=== EXERCISE DESCRIPTION ===
Copy the listing as it is written, and leave each picture out.

=== ENTRIES SUPPLIED ===

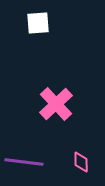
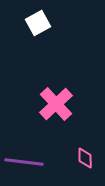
white square: rotated 25 degrees counterclockwise
pink diamond: moved 4 px right, 4 px up
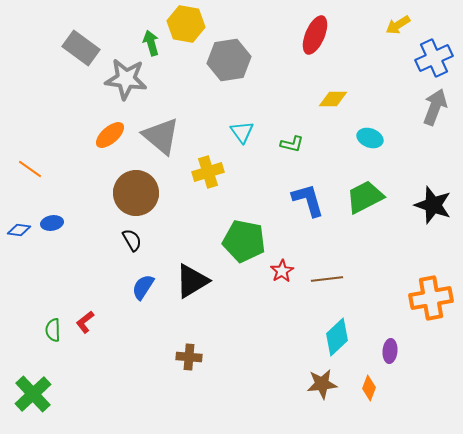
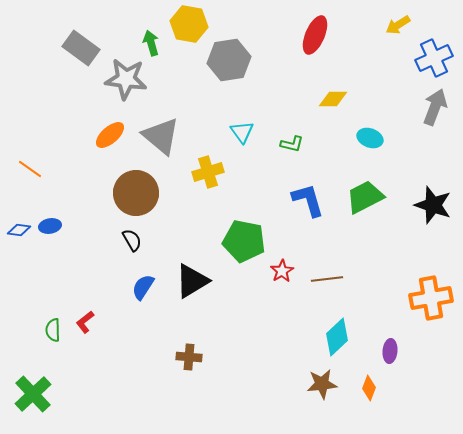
yellow hexagon: moved 3 px right
blue ellipse: moved 2 px left, 3 px down
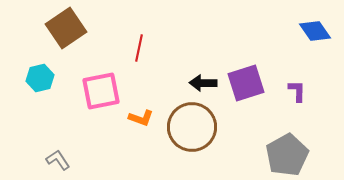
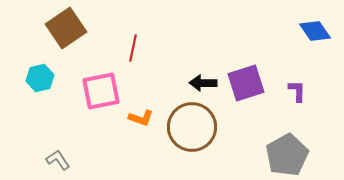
red line: moved 6 px left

=== RESULT OF THE TASK ===
white square: rotated 25 degrees counterclockwise
pink diamond: moved 4 px right, 4 px up
yellow hexagon: moved 3 px right
blue ellipse: moved 2 px left, 3 px down
red line: moved 6 px left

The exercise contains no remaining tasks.